#### Task details
Wherever the string "stand" appears in the entries below, return the line that holds it.

[Object state change records]
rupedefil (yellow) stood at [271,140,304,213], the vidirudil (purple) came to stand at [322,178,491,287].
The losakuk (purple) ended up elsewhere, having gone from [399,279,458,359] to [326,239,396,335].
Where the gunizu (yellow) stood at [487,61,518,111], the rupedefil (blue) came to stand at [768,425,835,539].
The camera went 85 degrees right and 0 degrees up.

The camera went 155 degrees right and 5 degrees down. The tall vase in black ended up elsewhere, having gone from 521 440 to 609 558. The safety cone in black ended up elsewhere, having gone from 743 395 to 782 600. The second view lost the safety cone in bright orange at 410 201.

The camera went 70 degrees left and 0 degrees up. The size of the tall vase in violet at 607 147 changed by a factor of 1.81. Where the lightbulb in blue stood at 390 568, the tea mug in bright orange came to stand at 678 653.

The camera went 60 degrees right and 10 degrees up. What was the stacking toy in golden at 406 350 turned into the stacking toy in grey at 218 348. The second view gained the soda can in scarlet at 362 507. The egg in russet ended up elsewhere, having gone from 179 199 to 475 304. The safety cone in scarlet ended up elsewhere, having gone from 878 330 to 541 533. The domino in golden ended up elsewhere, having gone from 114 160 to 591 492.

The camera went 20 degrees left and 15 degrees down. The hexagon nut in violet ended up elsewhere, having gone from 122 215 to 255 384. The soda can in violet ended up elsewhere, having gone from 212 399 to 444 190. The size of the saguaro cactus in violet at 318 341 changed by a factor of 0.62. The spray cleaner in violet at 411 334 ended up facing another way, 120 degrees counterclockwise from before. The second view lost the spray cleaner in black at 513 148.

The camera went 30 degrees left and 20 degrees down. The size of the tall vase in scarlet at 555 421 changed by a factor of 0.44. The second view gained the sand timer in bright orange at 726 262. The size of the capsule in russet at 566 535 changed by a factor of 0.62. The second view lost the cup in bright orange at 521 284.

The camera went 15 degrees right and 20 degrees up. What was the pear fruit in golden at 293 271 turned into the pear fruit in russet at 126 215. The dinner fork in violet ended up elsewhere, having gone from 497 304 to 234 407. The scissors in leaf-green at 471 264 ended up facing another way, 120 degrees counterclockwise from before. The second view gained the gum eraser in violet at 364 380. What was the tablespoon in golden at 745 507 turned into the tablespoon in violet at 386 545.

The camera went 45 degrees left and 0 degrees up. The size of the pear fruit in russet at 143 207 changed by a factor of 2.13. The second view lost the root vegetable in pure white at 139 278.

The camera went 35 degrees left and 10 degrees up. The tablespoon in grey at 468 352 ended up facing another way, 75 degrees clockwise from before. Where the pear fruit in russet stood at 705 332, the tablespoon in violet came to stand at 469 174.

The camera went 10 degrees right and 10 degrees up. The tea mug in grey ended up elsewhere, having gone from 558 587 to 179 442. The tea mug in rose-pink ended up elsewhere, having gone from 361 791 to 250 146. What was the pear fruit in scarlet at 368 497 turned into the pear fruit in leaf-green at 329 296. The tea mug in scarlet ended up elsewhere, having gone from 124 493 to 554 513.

#### Exercise output
rupedefil (yellow) stood at [271,140,304,213], the vidirudil (purple) came to stand at [322,178,491,287].
Where the gunizu (yellow) stood at [487,61,518,111], the rupedefil (blue) came to stand at [768,425,835,539].
The camera went 70 degrees left and 0 degrees up. The size of the tall vase in violet at 607 147 changed by a factor of 1.81. Where the lightbulb in blue stood at 390 568, the tea mug in bright orange came to stand at 678 653.
The camera went 35 degrees left and 10 degrees up. The tablespoon in grey at 468 352 ended up facing another way, 75 degrees clockwise from before. Where the pear fruit in russet stood at 705 332, the tablespoon in violet came to stand at 469 174.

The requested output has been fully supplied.